-- Opening Marker --
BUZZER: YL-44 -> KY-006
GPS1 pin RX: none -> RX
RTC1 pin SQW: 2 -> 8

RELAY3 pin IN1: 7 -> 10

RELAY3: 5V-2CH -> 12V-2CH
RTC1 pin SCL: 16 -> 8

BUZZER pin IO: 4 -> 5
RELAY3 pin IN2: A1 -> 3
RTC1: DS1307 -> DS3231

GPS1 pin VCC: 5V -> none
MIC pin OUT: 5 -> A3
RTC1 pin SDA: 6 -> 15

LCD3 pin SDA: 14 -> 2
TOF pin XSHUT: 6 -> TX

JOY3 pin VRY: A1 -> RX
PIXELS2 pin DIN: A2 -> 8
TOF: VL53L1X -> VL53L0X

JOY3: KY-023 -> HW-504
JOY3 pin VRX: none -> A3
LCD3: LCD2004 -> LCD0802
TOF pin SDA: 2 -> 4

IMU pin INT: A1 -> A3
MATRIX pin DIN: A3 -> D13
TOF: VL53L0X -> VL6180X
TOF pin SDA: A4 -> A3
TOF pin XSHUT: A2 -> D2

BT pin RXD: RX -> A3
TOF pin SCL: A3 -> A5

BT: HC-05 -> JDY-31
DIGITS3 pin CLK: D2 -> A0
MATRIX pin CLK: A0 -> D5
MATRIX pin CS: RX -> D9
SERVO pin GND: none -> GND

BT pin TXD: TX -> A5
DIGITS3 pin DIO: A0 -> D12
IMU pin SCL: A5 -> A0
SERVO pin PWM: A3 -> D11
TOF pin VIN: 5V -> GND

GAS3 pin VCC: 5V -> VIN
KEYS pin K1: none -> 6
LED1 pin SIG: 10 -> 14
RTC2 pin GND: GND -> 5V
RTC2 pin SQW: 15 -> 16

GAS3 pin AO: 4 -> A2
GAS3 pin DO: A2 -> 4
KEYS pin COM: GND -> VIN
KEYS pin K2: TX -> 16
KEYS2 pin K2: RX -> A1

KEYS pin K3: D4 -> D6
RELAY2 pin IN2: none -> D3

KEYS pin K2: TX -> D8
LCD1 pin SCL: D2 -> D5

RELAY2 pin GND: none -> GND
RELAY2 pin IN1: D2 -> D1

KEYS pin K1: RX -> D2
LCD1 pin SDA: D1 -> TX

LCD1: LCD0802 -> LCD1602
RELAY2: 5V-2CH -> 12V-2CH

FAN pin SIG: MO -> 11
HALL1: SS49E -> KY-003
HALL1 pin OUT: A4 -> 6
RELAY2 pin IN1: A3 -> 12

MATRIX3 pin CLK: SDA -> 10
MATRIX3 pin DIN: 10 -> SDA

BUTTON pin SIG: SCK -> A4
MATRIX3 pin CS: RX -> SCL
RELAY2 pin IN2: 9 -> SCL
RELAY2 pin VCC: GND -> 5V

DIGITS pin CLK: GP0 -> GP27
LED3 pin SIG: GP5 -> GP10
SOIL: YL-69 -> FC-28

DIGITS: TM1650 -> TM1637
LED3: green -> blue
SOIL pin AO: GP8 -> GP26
-- Closing Marker --
_EXERCISE BRIEF_
If a line in the records above includes the string "SERVO", copy it.

_SOLUTION_
SERVO pin GND: none -> GND
SERVO pin PWM: A3 -> D11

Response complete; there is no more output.